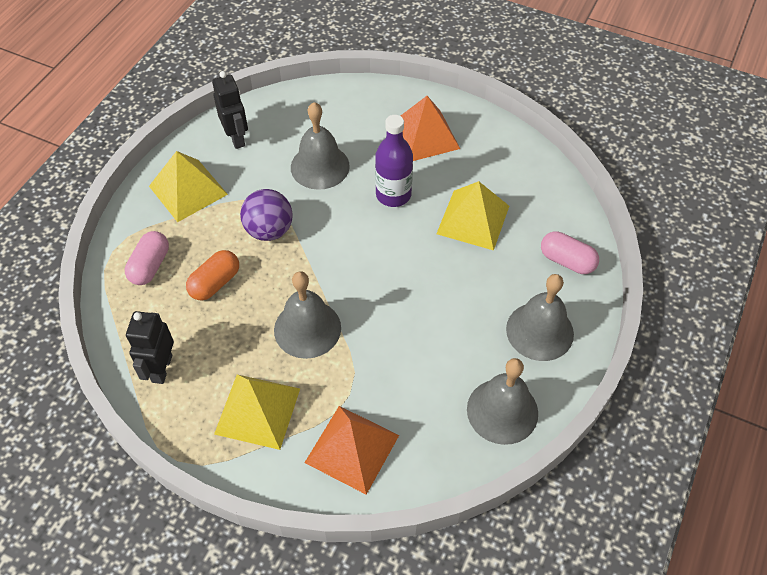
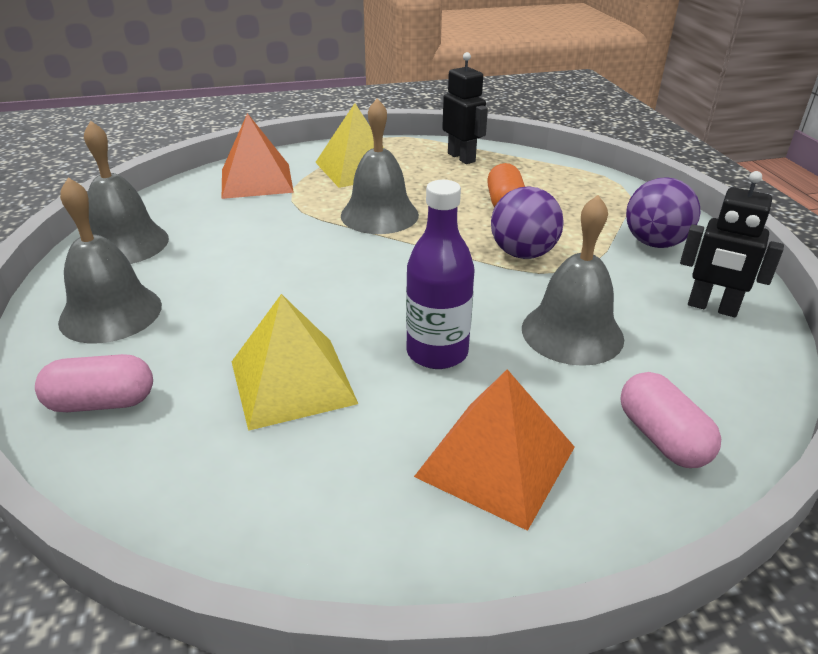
camera: 140 degrees right, 20 degrees down
(150, 266) = (575, 190): pink capsule -> pink capsule (662, 438)
(188, 190) = (654, 243): yellow pyramid -> purple ball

** EXERCISE BRIEF **
The expected result is the data above in exact form, free of pictures.

** ANSWER **
camera: 140 degrees right, 20 degrees down
(150, 266) = (575, 190): pink capsule -> pink capsule (662, 438)
(188, 190) = (654, 243): yellow pyramid -> purple ball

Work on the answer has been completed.